_Required work_. What do the lines from the one containing "STEPPER1 pin IN4: 9 -> 2" through the end of the entries say? Quote them exactly, and only them.

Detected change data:
++++

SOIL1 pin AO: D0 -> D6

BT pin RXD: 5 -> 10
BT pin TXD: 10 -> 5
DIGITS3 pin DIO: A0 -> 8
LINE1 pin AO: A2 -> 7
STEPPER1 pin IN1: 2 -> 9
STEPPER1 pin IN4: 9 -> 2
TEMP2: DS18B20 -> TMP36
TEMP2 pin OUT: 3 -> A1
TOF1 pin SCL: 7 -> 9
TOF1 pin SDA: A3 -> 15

++++

_Problem solution_.
STEPPER1 pin IN4: 9 -> 2
TEMP2: DS18B20 -> TMP36
TEMP2 pin OUT: 3 -> A1
TOF1 pin SCL: 7 -> 9
TOF1 pin SDA: A3 -> 15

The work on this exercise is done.